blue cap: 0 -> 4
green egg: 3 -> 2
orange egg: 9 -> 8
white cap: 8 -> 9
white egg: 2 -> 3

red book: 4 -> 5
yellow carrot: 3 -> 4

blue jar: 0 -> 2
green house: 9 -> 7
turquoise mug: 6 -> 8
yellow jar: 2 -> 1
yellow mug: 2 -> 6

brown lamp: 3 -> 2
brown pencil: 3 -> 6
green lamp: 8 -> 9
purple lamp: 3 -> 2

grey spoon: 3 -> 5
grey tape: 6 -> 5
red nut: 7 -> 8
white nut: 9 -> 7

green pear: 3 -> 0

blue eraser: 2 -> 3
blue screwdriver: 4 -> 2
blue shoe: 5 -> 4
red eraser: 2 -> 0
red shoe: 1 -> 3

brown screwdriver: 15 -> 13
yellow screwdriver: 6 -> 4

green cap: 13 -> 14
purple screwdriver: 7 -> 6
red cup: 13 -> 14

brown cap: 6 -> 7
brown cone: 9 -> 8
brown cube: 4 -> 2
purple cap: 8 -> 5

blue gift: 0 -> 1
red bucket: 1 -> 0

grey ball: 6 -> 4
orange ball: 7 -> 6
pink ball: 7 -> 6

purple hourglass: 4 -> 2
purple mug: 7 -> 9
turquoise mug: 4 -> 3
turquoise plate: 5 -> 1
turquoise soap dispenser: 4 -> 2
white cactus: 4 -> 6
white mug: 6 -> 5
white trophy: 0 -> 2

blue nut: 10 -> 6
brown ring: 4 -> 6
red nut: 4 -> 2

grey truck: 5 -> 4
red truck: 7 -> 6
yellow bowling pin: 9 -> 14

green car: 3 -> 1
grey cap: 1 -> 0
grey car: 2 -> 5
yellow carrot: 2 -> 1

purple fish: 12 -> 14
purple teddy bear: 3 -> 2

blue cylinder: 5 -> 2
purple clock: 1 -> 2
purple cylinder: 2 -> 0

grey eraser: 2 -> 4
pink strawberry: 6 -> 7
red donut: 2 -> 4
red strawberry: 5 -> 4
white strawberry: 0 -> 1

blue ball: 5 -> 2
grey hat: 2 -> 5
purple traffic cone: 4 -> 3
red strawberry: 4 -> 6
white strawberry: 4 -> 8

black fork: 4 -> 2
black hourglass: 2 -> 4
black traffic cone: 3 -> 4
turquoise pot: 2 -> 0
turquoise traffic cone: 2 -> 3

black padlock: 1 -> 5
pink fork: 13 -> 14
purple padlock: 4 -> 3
════════════════
TO DO
Exactly as written, repeat each line from the beginning of the data above to the line containing "brown cube: 4 -> 2", inclusive.

RESULT FOR THIS EXERCISE
blue cap: 0 -> 4
green egg: 3 -> 2
orange egg: 9 -> 8
white cap: 8 -> 9
white egg: 2 -> 3

red book: 4 -> 5
yellow carrot: 3 -> 4

blue jar: 0 -> 2
green house: 9 -> 7
turquoise mug: 6 -> 8
yellow jar: 2 -> 1
yellow mug: 2 -> 6

brown lamp: 3 -> 2
brown pencil: 3 -> 6
green lamp: 8 -> 9
purple lamp: 3 -> 2

grey spoon: 3 -> 5
grey tape: 6 -> 5
red nut: 7 -> 8
white nut: 9 -> 7

green pear: 3 -> 0

blue eraser: 2 -> 3
blue screwdriver: 4 -> 2
blue shoe: 5 -> 4
red eraser: 2 -> 0
red shoe: 1 -> 3

brown screwdriver: 15 -> 13
yellow screwdriver: 6 -> 4

green cap: 13 -> 14
purple screwdriver: 7 -> 6
red cup: 13 -> 14

brown cap: 6 -> 7
brown cone: 9 -> 8
brown cube: 4 -> 2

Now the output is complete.